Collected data
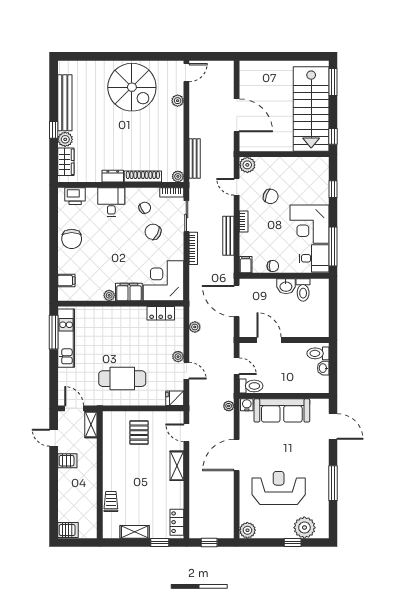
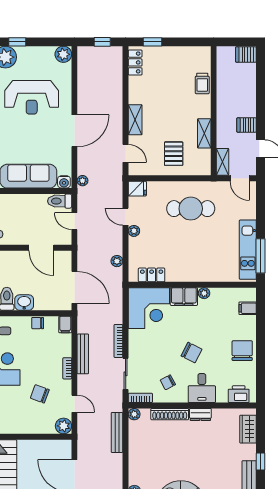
plant: (65, 139) -> (249, 452), removed
chair: (153, 232) -> (192, 353), moved
shelving: (135, 532) -> (204, 133), moved, turned 90

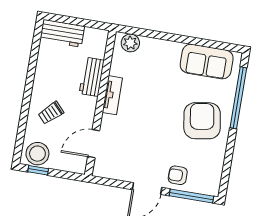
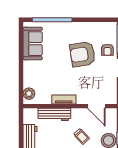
workbench: (92, 77) -> (54, 114), width x1.38
armchair: (202, 121) -> (83, 54), moved

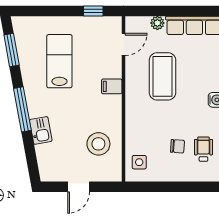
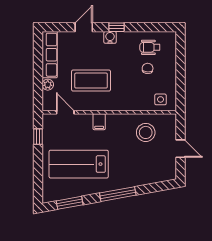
lab bench: (59, 61) -> (79, 164), width x1.36, depth x1.39
kitchen sink: (41, 130) -> (135, 179), removed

→ **TASK BRIEF**: With the pictures omitted, print each line of the data above precisely as given.

→ **ANSWER**:
plant: (65, 139) -> (249, 452), removed
chair: (153, 232) -> (192, 353), moved
shelving: (135, 532) -> (204, 133), moved, turned 90

workbench: (92, 77) -> (54, 114), width x1.38
armchair: (202, 121) -> (83, 54), moved

lab bench: (59, 61) -> (79, 164), width x1.36, depth x1.39
kitchen sink: (41, 130) -> (135, 179), removed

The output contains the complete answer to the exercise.